# DATA IN THIS EXERCISE

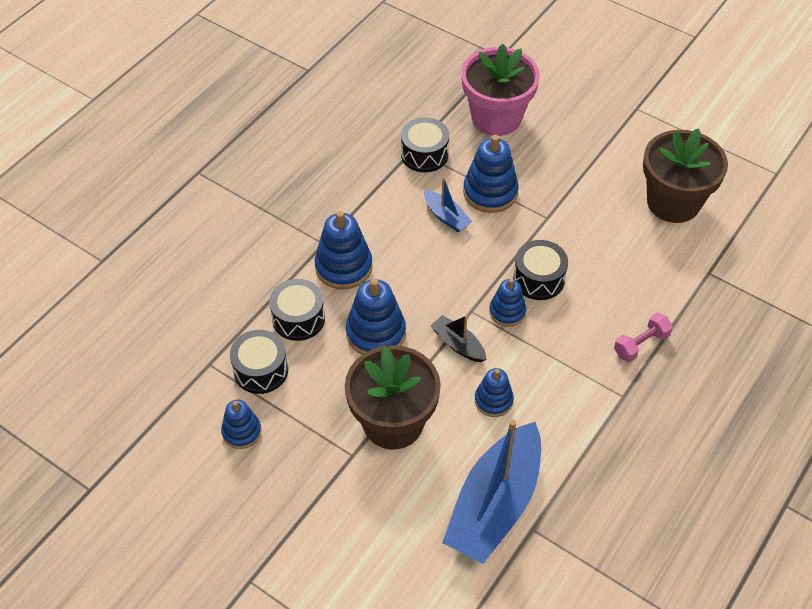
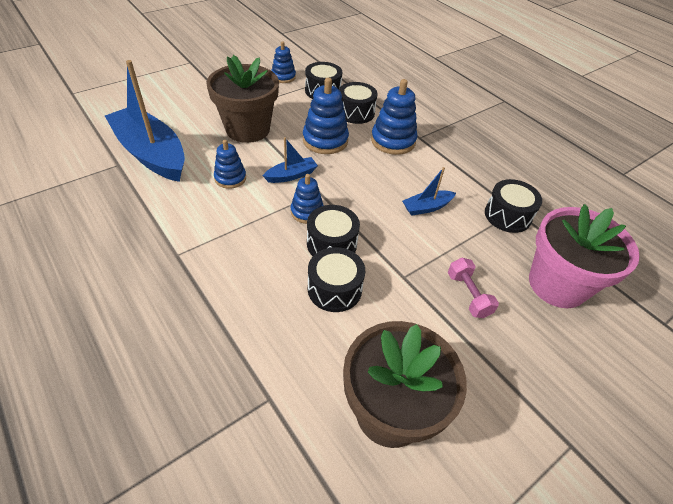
camera: 105 degrees right, 5 degrees down
(458, 344) = (291, 175): black boat -> blue boat
(490, 192) = (449, 245): blue stacking toy -> none
(589, 262) = (334, 289): none -> black drum
(641, 344) = (218, 290): pink dumbbell -> pink dumbbell (468, 295)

# WHAT IS EXPECTED
Print each entry above exactly. The pictures should not be printed.

# ANSWER
camera: 105 degrees right, 5 degrees down
(458, 344) = (291, 175): black boat -> blue boat
(490, 192) = (449, 245): blue stacking toy -> none
(589, 262) = (334, 289): none -> black drum
(641, 344) = (218, 290): pink dumbbell -> pink dumbbell (468, 295)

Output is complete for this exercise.